YOUR ASSIGNMENT:
Take the data below and filter it for lines containing the word "none"; show each line found.
╭─ RECORD SET
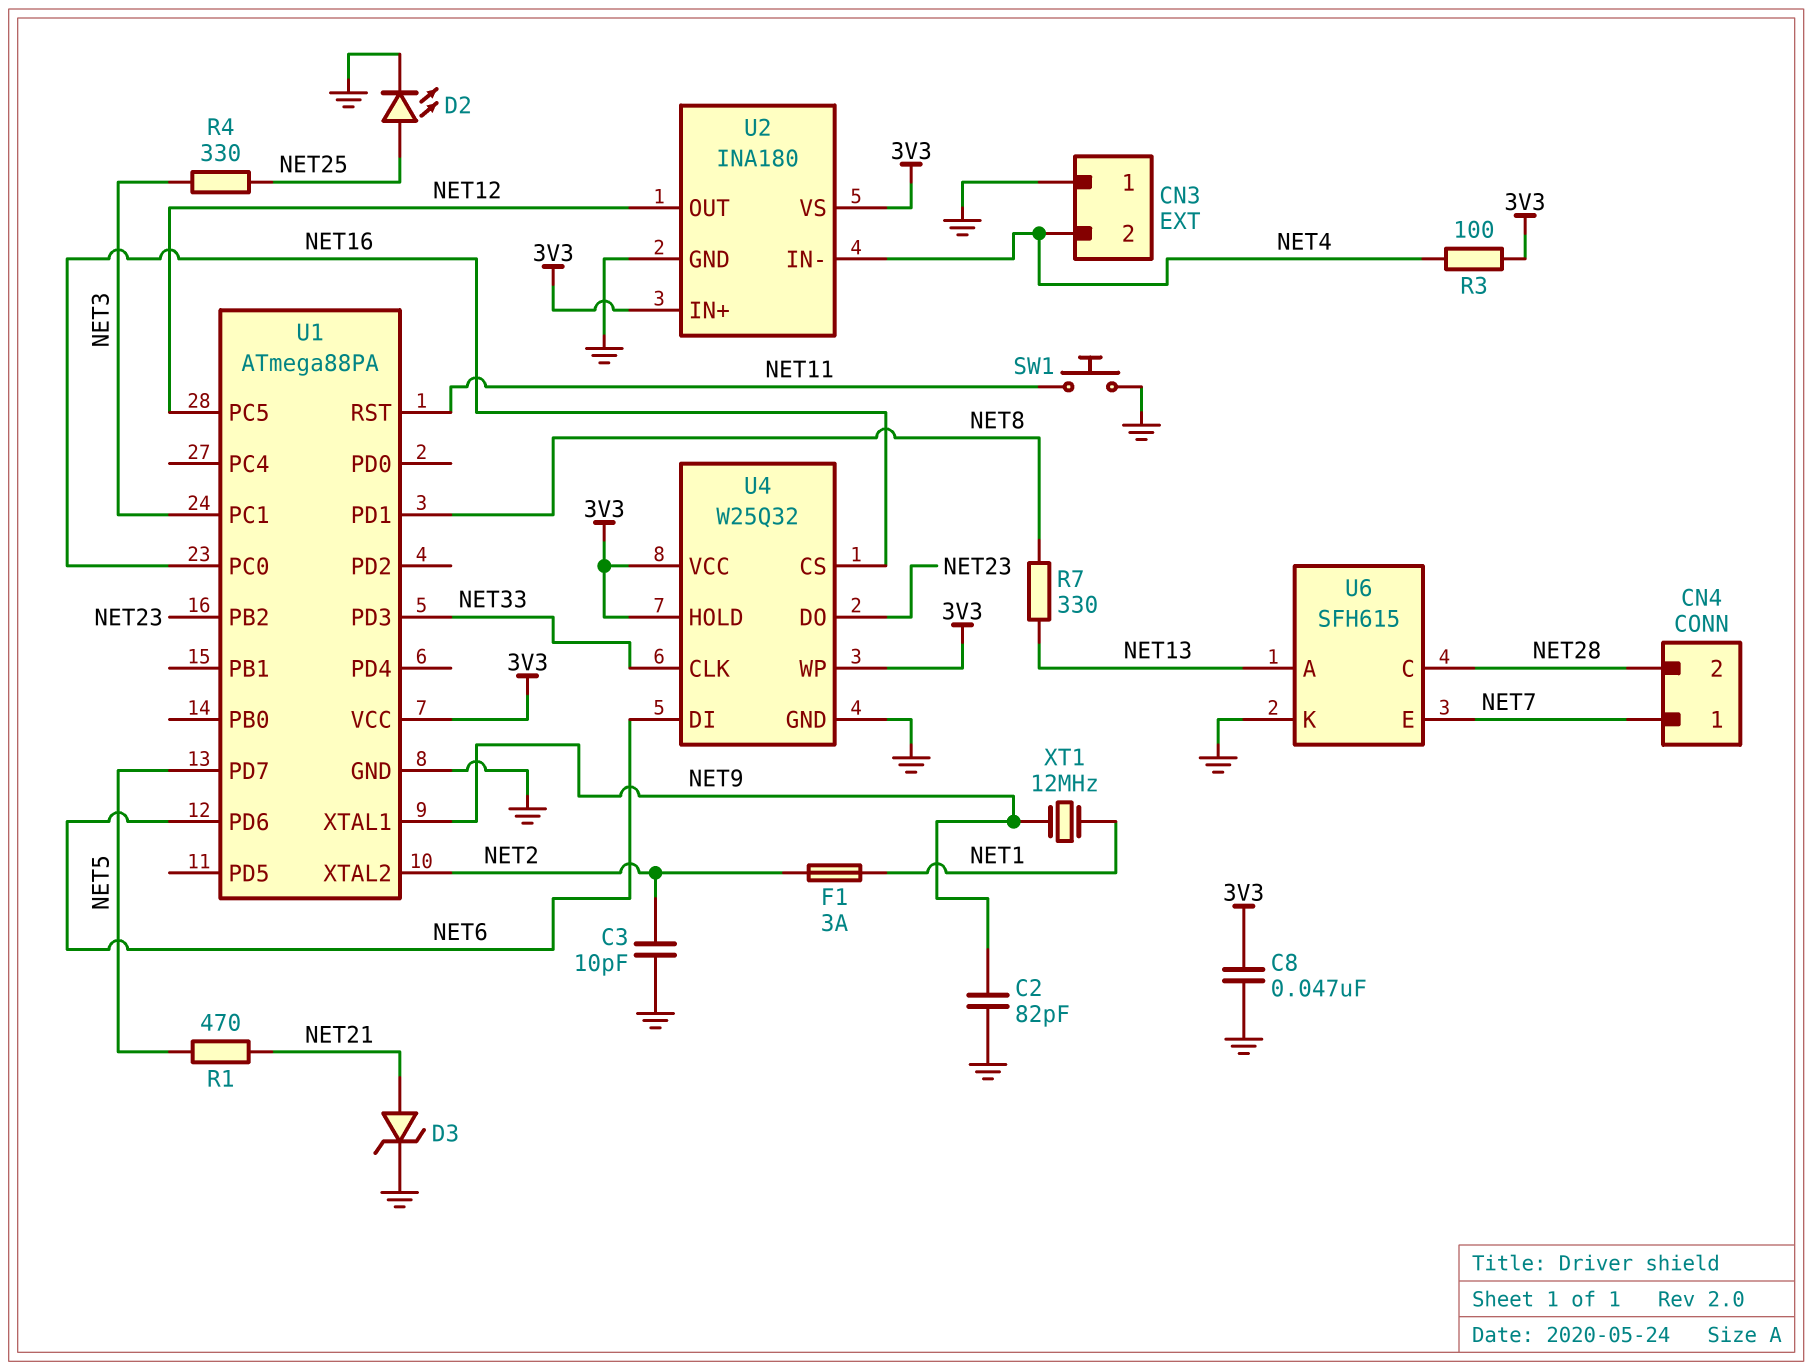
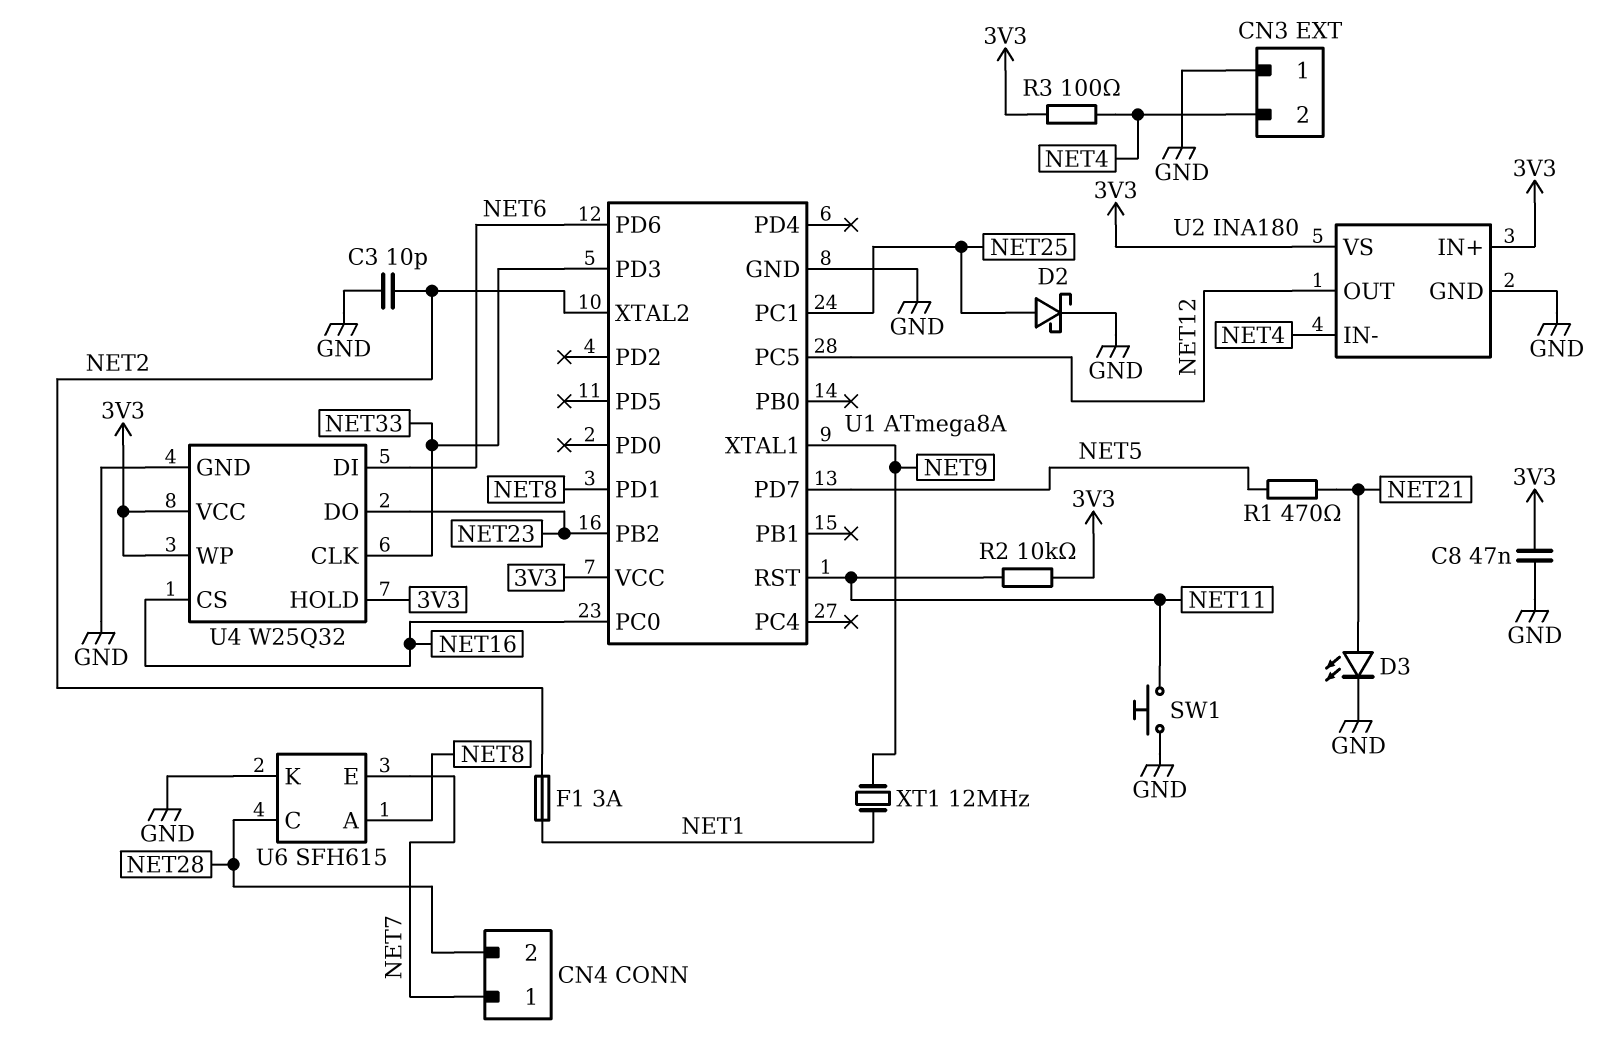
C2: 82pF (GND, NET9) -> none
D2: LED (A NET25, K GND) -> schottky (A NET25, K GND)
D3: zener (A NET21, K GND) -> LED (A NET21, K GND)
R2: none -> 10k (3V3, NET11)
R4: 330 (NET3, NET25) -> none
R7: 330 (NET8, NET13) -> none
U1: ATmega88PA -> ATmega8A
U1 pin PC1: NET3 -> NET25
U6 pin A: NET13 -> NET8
╰─
ANSWER TO THIS PROBLEM:
C2: 82pF (GND, NET9) -> none
R2: none -> 10k (3V3, NET11)
R4: 330 (NET3, NET25) -> none
R7: 330 (NET8, NET13) -> none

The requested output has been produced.